— Task prompt —
Retype the whole listing exactly. Leave out pictures.

— Dataset records —
--- --- ---

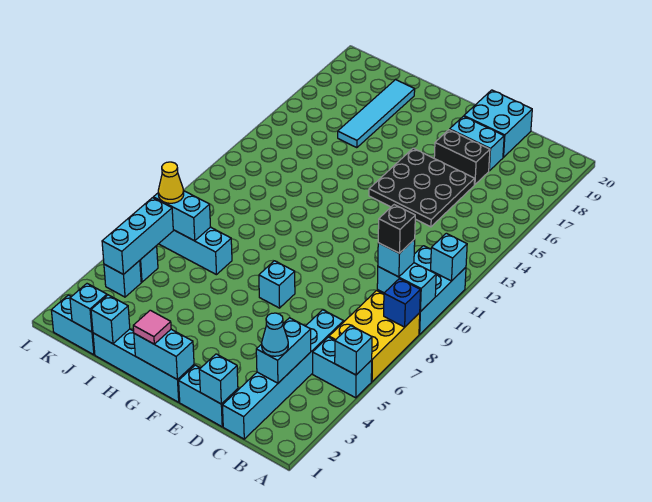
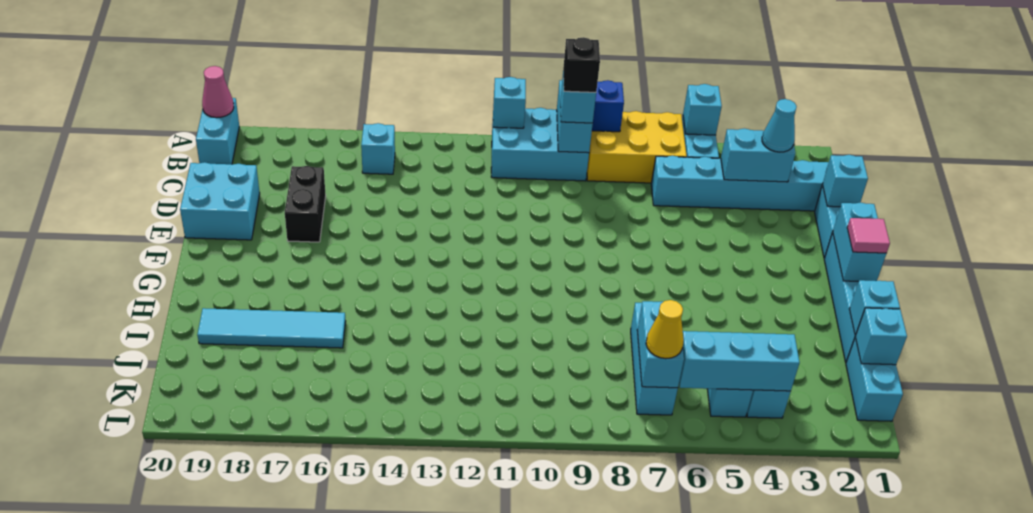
none -> pink cone A20 level 2
black plate D14:F16 level 1 -> none
cyan brick D18:E18 level 1 -> cyan brick A20:B20 level 1
cyan brick F7 level 1 -> cyan brick B15 level 1

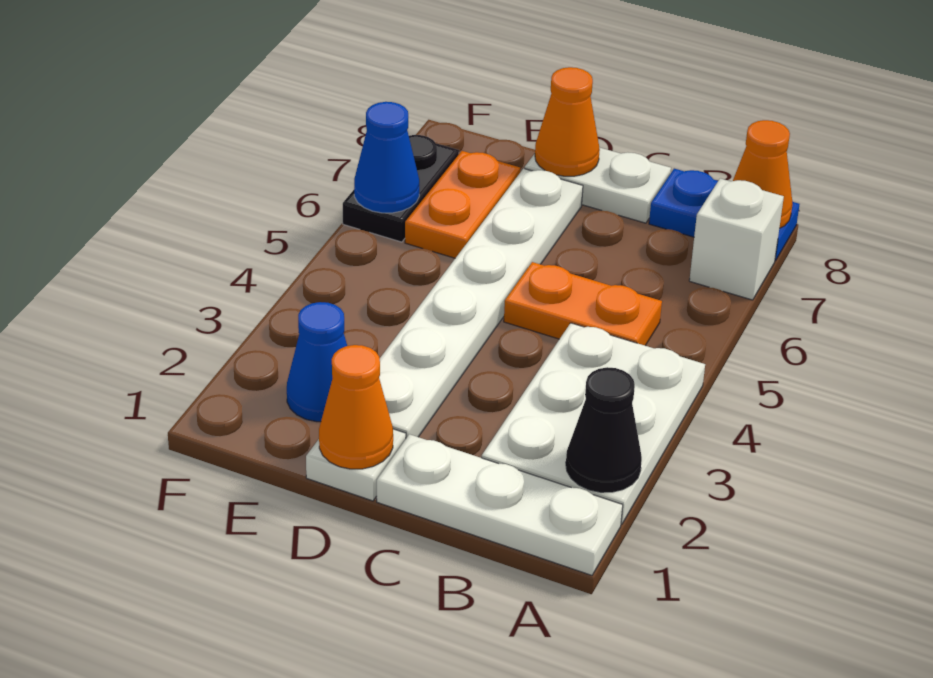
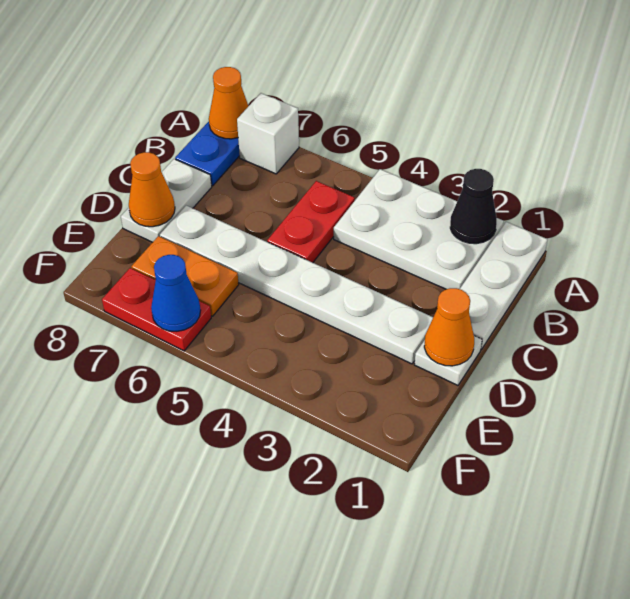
orange plate B5:C5 level 1 -> red plate B5:C5 level 1
blue cone E2 level 1 -> none
black plate F6:F7 level 1 -> red plate F6:F7 level 1

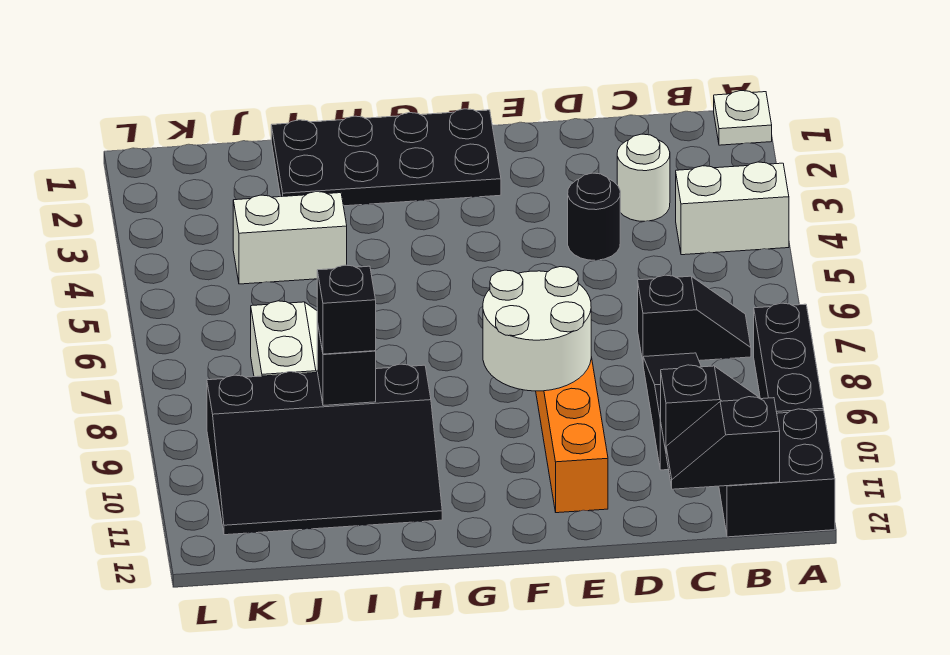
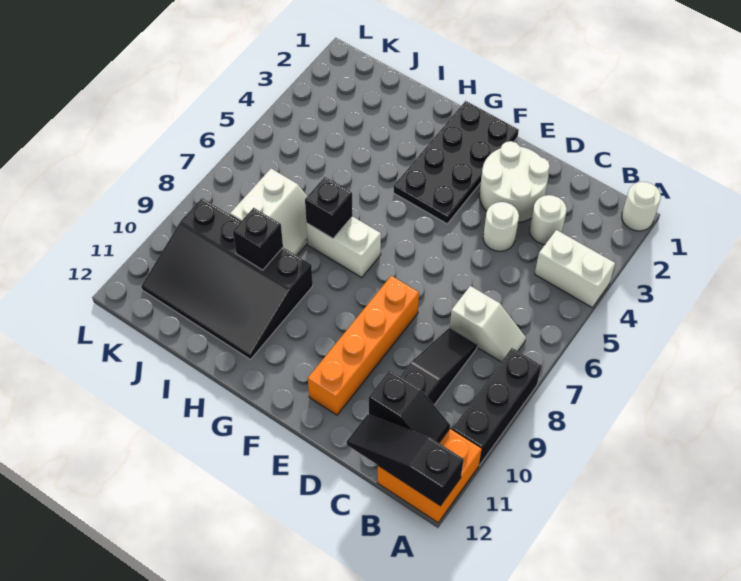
white plate A1 level 1 -> white round brick A1 level 1
black brick A11:B12 level 1 -> orange brick A11:B12 level 1
black slope B7:C7 level 1 top C -> white slope B7:C7 level 1 top C
black slope B12:C12 level 2 top B -> black slope A12:C12 level 2 top A
black round brick D4 level 1 -> white round brick D4 level 1
white round brick E8:F9 level 2 -> white round brick D2:E3 level 1
black plate F1:I2 level 1 -> black plate F1:G4 level 1
white brick I4:J4 level 1 -> white brick G7:H7 level 1
black brick I9 level 3 -> black brick H7 level 2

--- --- ---

— Task solution —
none -> pink cone A20 level 2
black plate D14:F16 level 1 -> none
cyan brick D18:E18 level 1 -> cyan brick A20:B20 level 1
cyan brick F7 level 1 -> cyan brick B15 level 1

orange plate B5:C5 level 1 -> red plate B5:C5 level 1
blue cone E2 level 1 -> none
black plate F6:F7 level 1 -> red plate F6:F7 level 1

white plate A1 level 1 -> white round brick A1 level 1
black brick A11:B12 level 1 -> orange brick A11:B12 level 1
black slope B7:C7 level 1 top C -> white slope B7:C7 level 1 top C
black slope B12:C12 level 2 top B -> black slope A12:C12 level 2 top A
black round brick D4 level 1 -> white round brick D4 level 1
white round brick E8:F9 level 2 -> white round brick D2:E3 level 1
black plate F1:I2 level 1 -> black plate F1:G4 level 1
white brick I4:J4 level 1 -> white brick G7:H7 level 1
black brick I9 level 3 -> black brick H7 level 2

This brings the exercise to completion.